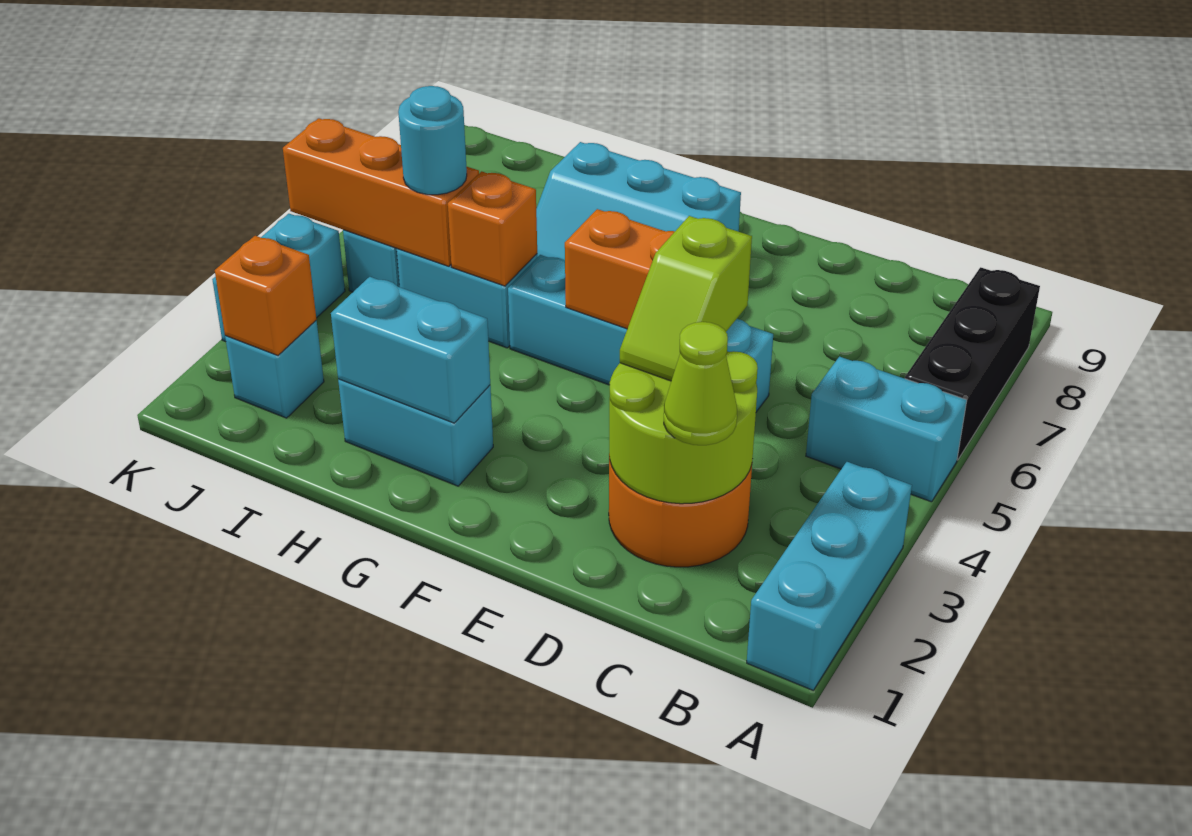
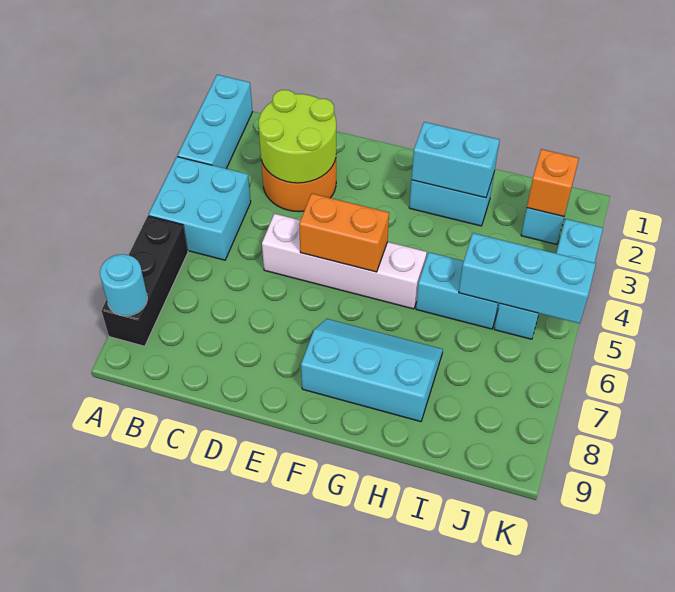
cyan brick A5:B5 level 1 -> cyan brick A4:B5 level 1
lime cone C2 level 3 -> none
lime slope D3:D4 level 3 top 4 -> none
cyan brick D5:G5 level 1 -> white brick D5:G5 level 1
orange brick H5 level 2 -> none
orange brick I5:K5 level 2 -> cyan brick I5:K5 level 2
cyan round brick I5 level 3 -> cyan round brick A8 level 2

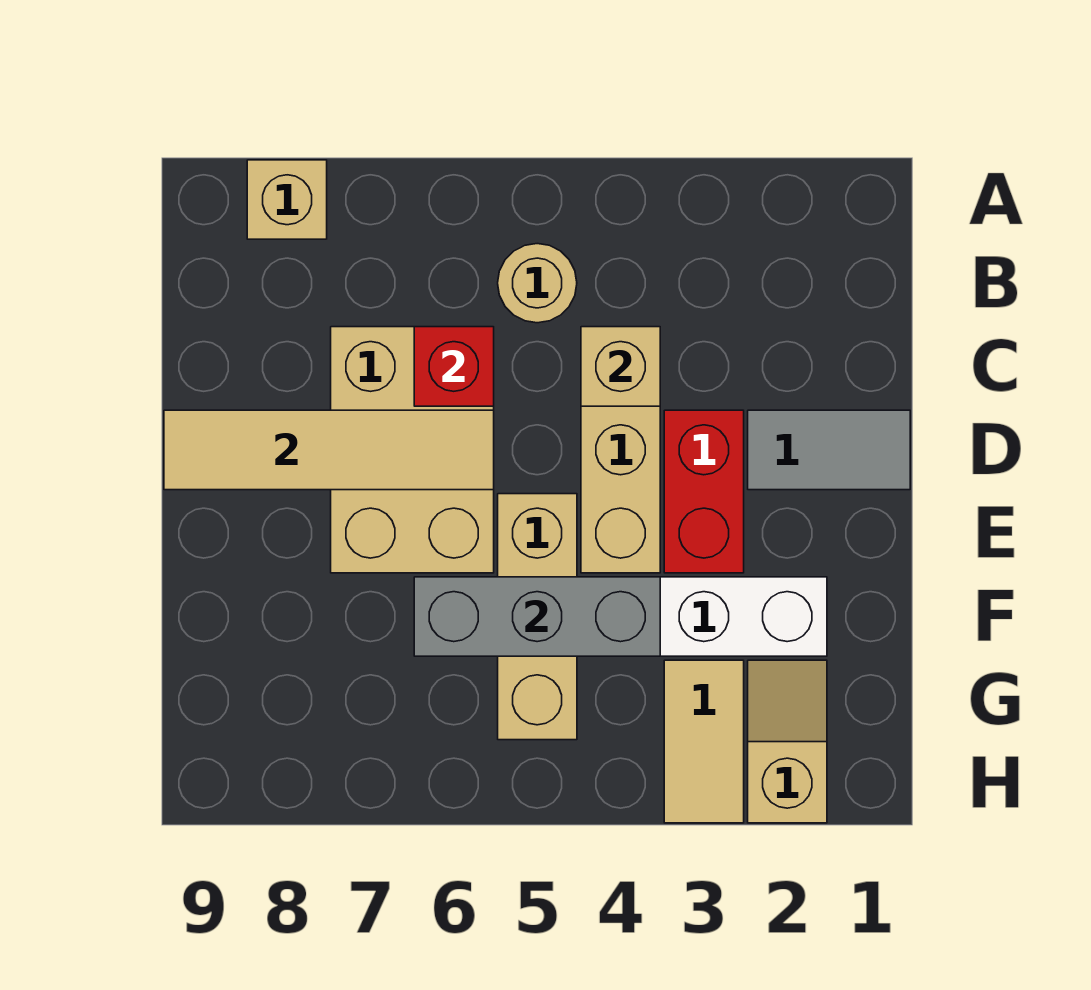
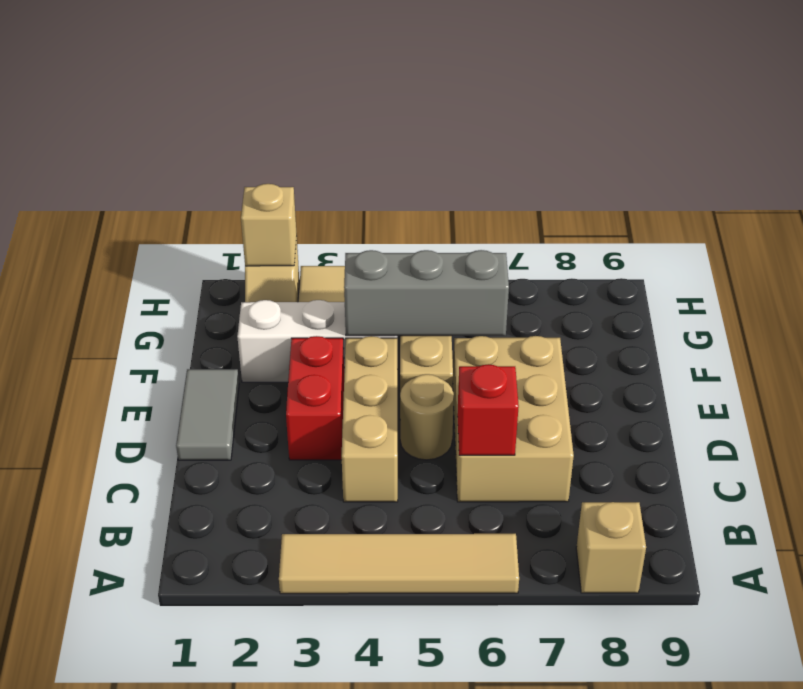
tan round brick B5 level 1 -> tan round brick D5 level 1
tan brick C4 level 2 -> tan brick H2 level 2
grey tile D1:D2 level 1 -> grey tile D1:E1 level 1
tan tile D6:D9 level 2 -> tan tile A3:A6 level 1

+--

» **Exercise brief**
Output all entries unchanged; skip the pictures.

» **Answer to this task**
cyan brick A5:B5 level 1 -> cyan brick A4:B5 level 1
lime cone C2 level 3 -> none
lime slope D3:D4 level 3 top 4 -> none
cyan brick D5:G5 level 1 -> white brick D5:G5 level 1
orange brick H5 level 2 -> none
orange brick I5:K5 level 2 -> cyan brick I5:K5 level 2
cyan round brick I5 level 3 -> cyan round brick A8 level 2

tan round brick B5 level 1 -> tan round brick D5 level 1
tan brick C4 level 2 -> tan brick H2 level 2
grey tile D1:D2 level 1 -> grey tile D1:E1 level 1
tan tile D6:D9 level 2 -> tan tile A3:A6 level 1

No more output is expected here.